### WORK REQUEST
Work out how many lines in the data hold the string "mushroom". Reply with only that number.

### DATA FOR ANALYSIS
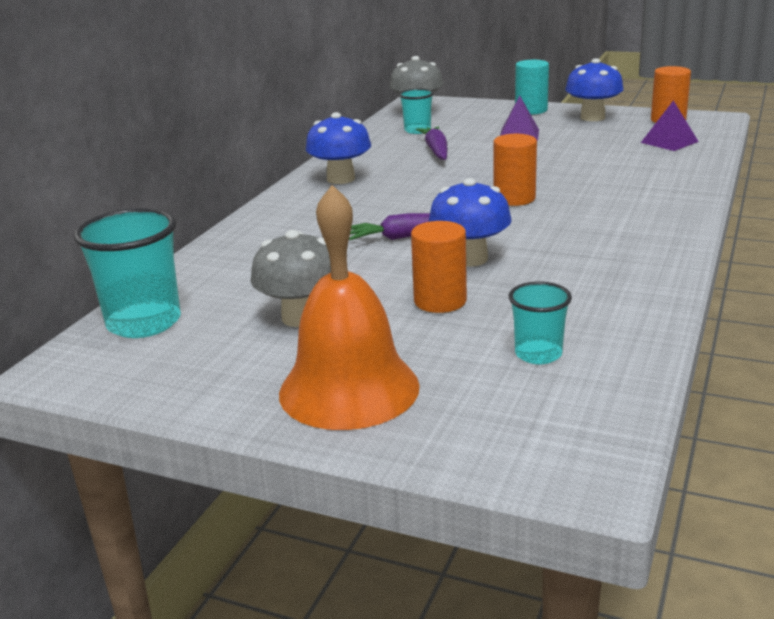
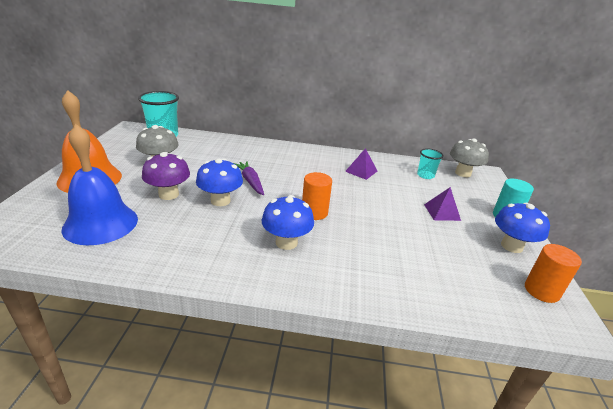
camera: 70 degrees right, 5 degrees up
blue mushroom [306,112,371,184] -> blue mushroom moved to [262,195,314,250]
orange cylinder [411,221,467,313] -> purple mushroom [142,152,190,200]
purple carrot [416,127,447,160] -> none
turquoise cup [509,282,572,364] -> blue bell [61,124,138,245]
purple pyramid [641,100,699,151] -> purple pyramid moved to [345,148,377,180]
==
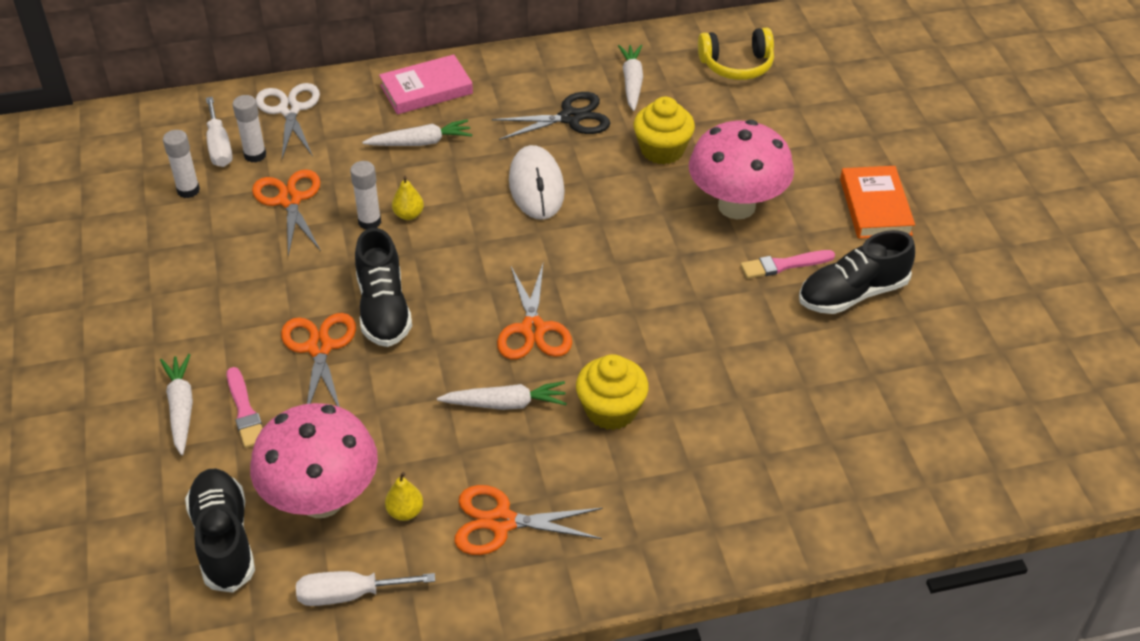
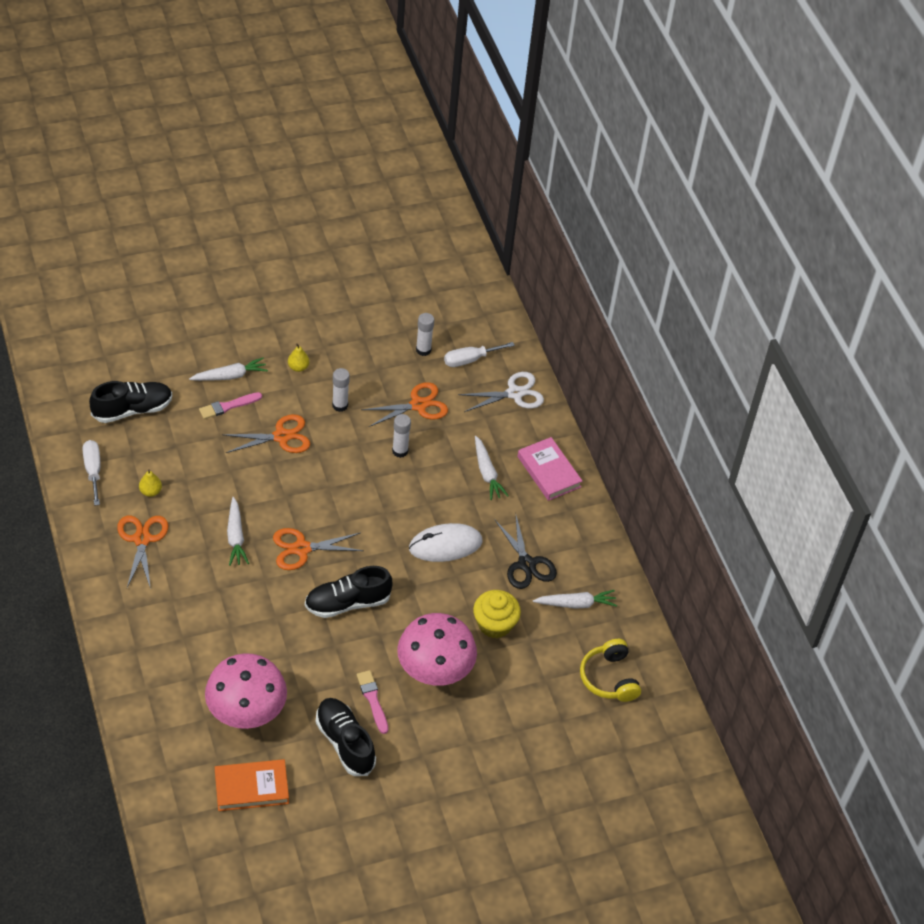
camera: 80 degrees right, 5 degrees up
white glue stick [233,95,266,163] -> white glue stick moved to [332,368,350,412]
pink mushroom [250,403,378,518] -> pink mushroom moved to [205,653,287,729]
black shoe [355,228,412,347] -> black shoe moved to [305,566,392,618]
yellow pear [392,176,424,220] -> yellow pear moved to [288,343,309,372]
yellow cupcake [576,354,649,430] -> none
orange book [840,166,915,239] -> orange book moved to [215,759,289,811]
* * *
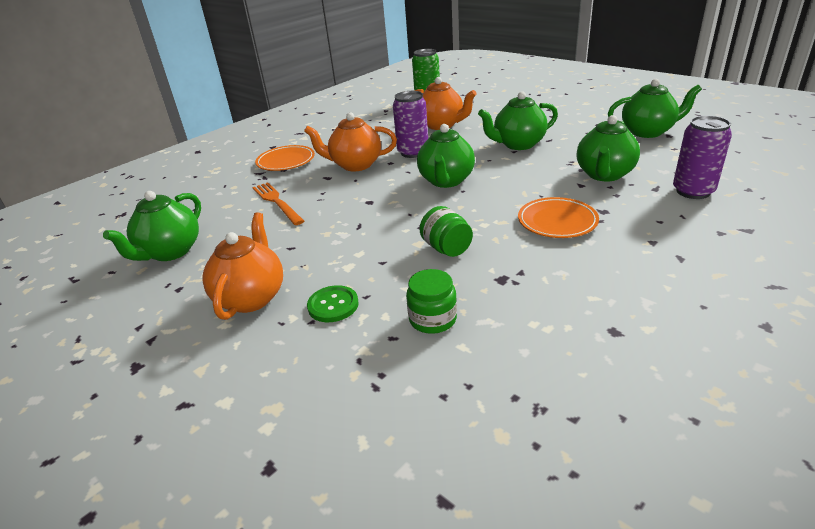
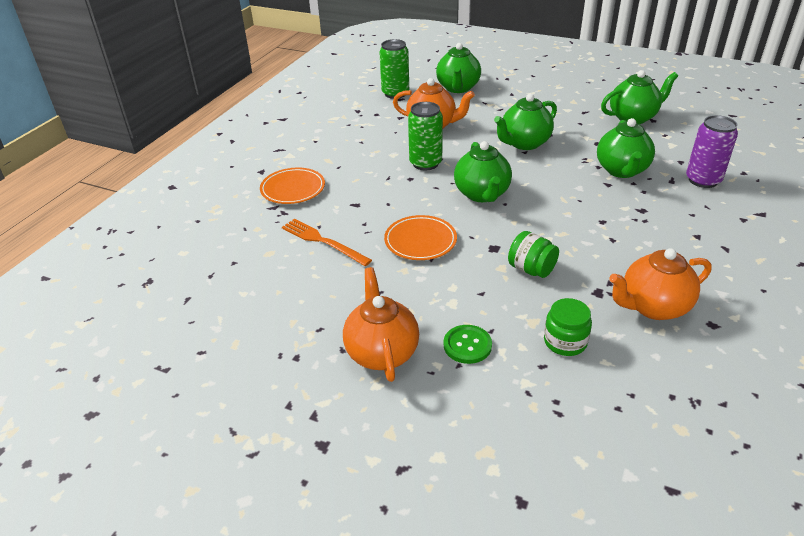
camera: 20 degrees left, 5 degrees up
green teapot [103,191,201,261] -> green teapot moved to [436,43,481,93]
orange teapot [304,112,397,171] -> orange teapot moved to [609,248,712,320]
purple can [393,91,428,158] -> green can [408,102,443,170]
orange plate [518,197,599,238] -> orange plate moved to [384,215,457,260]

### WRITTEN SOLUTION
3